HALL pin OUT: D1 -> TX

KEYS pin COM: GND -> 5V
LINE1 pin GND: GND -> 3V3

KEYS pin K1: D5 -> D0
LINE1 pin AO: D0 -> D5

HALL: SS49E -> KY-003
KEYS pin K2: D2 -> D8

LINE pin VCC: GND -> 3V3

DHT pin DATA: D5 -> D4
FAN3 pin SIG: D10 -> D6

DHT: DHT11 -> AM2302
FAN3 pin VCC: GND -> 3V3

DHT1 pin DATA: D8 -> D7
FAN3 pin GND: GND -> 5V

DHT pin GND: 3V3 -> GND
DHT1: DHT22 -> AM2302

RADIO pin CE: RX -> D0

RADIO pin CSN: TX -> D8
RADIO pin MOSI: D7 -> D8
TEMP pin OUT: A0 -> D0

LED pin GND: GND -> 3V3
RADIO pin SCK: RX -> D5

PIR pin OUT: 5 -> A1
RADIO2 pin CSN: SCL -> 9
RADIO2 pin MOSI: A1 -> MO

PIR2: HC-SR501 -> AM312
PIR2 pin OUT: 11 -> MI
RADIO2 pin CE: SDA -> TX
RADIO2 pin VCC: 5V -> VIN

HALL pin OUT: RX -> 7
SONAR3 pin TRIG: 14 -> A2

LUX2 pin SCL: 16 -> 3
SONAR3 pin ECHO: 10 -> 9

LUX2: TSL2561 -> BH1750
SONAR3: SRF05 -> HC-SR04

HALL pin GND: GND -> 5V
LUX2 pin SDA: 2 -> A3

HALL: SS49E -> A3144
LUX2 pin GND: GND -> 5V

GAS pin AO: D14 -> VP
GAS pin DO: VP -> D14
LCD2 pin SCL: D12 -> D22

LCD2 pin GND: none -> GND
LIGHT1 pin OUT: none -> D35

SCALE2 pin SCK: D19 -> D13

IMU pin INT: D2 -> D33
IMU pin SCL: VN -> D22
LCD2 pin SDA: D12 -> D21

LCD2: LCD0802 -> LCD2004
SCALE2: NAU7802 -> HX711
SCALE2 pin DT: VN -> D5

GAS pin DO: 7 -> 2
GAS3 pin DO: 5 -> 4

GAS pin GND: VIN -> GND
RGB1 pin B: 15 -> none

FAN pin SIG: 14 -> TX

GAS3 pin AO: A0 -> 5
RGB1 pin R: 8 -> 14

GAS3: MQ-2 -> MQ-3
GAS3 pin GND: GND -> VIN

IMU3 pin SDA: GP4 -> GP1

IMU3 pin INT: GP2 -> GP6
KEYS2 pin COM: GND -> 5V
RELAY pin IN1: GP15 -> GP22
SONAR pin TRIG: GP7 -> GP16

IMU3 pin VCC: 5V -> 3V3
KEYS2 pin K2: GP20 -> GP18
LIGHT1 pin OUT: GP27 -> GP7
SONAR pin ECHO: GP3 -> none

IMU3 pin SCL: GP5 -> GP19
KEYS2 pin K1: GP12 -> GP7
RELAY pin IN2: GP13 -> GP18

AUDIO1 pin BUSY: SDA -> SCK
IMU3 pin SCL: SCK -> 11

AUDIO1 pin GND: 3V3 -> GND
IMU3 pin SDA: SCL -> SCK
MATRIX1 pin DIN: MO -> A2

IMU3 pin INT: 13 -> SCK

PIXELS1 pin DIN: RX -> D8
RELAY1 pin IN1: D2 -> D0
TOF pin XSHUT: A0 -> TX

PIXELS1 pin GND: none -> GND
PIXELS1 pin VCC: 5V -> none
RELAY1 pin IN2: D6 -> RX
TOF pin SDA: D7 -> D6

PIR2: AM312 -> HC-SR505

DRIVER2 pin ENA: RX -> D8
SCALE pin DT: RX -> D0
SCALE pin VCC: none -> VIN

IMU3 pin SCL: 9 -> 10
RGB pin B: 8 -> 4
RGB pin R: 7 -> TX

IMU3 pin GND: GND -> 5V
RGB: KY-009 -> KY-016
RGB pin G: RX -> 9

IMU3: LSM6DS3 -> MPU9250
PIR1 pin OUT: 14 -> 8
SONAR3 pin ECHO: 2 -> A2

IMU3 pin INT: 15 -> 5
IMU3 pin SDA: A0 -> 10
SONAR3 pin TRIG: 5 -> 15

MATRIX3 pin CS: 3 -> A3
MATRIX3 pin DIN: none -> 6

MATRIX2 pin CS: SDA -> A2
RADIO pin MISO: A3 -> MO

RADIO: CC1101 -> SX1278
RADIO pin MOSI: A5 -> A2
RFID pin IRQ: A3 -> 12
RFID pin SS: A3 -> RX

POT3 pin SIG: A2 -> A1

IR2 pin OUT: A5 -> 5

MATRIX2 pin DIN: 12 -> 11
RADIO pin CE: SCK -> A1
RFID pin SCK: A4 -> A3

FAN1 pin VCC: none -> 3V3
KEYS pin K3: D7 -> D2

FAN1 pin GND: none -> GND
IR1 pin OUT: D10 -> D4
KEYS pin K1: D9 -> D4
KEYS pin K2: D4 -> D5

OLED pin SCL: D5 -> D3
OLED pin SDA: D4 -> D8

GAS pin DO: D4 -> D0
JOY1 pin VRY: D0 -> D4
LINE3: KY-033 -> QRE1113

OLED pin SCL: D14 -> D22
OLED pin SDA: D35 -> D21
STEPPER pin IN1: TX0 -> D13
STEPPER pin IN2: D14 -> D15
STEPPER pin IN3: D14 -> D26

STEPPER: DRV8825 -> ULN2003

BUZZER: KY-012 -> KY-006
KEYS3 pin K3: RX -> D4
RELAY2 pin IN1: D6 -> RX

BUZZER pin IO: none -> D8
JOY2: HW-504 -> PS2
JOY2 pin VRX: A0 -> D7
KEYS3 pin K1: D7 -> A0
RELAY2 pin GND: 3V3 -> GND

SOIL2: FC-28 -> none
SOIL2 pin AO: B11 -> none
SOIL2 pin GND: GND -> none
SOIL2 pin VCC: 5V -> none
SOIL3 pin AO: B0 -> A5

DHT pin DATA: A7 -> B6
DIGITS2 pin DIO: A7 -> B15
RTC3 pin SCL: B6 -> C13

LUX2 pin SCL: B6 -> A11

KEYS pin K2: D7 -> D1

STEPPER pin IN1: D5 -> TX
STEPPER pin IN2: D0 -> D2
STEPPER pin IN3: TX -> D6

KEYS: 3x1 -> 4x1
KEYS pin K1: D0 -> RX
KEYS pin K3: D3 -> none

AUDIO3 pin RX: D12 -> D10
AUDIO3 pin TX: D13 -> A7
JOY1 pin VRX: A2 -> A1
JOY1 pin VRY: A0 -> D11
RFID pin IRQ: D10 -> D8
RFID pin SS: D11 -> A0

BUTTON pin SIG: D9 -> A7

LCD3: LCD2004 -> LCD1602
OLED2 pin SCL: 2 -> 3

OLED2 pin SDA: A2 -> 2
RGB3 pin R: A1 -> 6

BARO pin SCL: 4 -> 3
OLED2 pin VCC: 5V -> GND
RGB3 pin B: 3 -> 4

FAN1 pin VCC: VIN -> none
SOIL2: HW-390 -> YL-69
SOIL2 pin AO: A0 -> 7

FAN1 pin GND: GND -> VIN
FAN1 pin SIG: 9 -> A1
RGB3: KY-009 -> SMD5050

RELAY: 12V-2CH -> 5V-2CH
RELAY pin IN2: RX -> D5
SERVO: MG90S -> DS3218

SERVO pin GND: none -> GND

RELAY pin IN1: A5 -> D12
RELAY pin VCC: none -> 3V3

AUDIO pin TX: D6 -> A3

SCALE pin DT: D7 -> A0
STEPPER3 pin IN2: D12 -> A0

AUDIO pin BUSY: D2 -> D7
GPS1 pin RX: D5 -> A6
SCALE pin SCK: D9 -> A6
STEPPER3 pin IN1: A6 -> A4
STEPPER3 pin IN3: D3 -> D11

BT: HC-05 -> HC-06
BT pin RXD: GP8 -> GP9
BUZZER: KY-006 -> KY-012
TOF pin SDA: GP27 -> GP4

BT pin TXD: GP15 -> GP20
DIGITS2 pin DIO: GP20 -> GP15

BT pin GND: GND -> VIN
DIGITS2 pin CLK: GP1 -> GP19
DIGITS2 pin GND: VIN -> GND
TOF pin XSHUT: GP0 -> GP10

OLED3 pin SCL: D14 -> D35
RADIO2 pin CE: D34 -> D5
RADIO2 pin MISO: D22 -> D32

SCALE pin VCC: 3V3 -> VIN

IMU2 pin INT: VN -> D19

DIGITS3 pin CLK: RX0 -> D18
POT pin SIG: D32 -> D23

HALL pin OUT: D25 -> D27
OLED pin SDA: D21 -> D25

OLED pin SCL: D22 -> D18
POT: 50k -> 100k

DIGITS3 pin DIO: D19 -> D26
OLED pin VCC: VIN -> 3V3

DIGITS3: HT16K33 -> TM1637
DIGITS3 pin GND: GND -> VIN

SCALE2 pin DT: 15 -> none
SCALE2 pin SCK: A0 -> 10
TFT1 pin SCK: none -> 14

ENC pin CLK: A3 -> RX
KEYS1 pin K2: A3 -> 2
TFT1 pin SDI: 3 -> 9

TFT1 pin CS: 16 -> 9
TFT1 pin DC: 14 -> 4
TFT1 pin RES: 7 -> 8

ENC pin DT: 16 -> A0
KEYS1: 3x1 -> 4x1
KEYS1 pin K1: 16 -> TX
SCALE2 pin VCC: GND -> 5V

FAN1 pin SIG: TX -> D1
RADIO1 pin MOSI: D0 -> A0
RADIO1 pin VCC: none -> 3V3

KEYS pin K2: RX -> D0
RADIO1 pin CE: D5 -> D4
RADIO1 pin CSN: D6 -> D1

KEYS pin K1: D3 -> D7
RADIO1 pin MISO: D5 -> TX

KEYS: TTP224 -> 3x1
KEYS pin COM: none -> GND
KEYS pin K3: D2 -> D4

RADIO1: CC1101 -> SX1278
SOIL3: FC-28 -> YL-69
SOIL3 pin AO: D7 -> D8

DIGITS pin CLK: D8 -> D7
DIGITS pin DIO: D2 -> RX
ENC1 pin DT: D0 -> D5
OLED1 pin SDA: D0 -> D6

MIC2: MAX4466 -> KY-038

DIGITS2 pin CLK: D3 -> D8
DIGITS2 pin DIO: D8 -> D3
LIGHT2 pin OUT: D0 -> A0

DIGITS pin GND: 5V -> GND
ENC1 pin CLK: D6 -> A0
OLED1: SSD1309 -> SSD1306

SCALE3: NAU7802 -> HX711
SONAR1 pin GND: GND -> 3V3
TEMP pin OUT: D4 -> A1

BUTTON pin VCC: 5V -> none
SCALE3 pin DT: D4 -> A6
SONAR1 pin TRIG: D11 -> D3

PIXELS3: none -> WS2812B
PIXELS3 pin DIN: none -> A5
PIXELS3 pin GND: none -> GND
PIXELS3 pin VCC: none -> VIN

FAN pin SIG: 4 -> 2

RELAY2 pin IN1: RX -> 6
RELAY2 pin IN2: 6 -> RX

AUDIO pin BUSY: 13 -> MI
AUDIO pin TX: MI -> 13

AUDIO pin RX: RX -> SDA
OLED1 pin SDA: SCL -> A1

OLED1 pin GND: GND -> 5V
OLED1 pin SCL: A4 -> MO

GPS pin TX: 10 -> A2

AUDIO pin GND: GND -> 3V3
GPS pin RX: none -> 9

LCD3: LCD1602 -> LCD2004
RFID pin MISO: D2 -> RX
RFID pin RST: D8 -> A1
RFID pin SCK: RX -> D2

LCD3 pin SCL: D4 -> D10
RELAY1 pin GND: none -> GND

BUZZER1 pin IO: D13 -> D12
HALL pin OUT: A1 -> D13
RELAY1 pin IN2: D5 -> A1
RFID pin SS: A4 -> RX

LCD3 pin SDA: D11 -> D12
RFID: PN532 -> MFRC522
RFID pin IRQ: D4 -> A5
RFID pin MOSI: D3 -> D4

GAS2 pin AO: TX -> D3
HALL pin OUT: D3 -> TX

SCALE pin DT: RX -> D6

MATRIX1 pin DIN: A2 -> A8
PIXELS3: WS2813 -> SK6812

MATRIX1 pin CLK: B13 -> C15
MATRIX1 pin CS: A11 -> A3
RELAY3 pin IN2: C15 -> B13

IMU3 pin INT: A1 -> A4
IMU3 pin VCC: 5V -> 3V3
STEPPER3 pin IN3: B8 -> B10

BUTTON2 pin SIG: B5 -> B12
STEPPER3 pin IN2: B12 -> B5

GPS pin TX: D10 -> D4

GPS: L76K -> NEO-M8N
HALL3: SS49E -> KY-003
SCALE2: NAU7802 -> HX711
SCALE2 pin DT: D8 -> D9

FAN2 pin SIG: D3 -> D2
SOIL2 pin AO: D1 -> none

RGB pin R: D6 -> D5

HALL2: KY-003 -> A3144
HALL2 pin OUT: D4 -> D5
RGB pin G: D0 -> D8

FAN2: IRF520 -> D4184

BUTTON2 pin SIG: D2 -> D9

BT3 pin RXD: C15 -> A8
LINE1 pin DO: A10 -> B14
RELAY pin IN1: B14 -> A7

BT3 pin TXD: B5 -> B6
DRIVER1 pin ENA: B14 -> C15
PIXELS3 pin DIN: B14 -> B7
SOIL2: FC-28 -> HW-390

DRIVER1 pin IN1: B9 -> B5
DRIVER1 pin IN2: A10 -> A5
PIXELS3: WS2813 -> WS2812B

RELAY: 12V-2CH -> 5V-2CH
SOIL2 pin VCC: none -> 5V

Task details
All that belongs in your answer is the stretch of entries above from the line with "KEYS pin K1: D3 -> D7" through the line with "HALL pin OUT: D3 -> TX", printed exactly.

Answer space
KEYS pin K1: D3 -> D7
RADIO1 pin MISO: D5 -> TX

KEYS: TTP224 -> 3x1
KEYS pin COM: none -> GND
KEYS pin K3: D2 -> D4

RADIO1: CC1101 -> SX1278
SOIL3: FC-28 -> YL-69
SOIL3 pin AO: D7 -> D8

DIGITS pin CLK: D8 -> D7
DIGITS pin DIO: D2 -> RX
ENC1 pin DT: D0 -> D5
OLED1 pin SDA: D0 -> D6

MIC2: MAX4466 -> KY-038

DIGITS2 pin CLK: D3 -> D8
DIGITS2 pin DIO: D8 -> D3
LIGHT2 pin OUT: D0 -> A0

DIGITS pin GND: 5V -> GND
ENC1 pin CLK: D6 -> A0
OLED1: SSD1309 -> SSD1306

SCALE3: NAU7802 -> HX711
SONAR1 pin GND: GND -> 3V3
TEMP pin OUT: D4 -> A1

BUTTON pin VCC: 5V -> none
SCALE3 pin DT: D4 -> A6
SONAR1 pin TRIG: D11 -> D3

PIXELS3: none -> WS2812B
PIXELS3 pin DIN: none -> A5
PIXELS3 pin GND: none -> GND
PIXELS3 pin VCC: none -> VIN

FAN pin SIG: 4 -> 2

RELAY2 pin IN1: RX -> 6
RELAY2 pin IN2: 6 -> RX

AUDIO pin BUSY: 13 -> MI
AUDIO pin TX: MI -> 13

AUDIO pin RX: RX -> SDA
OLED1 pin SDA: SCL -> A1

OLED1 pin GND: GND -> 5V
OLED1 pin SCL: A4 -> MO

GPS pin TX: 10 -> A2

AUDIO pin GND: GND -> 3V3
GPS pin RX: none -> 9

LCD3: LCD1602 -> LCD2004
RFID pin MISO: D2 -> RX
RFID pin RST: D8 -> A1
RFID pin SCK: RX -> D2

LCD3 pin SCL: D4 -> D10
RELAY1 pin GND: none -> GND

BUZZER1 pin IO: D13 -> D12
HALL pin OUT: A1 -> D13
RELAY1 pin IN2: D5 -> A1
RFID pin SS: A4 -> RX

LCD3 pin SDA: D11 -> D12
RFID: PN532 -> MFRC522
RFID pin IRQ: D4 -> A5
RFID pin MOSI: D3 -> D4

GAS2 pin AO: TX -> D3
HALL pin OUT: D3 -> TX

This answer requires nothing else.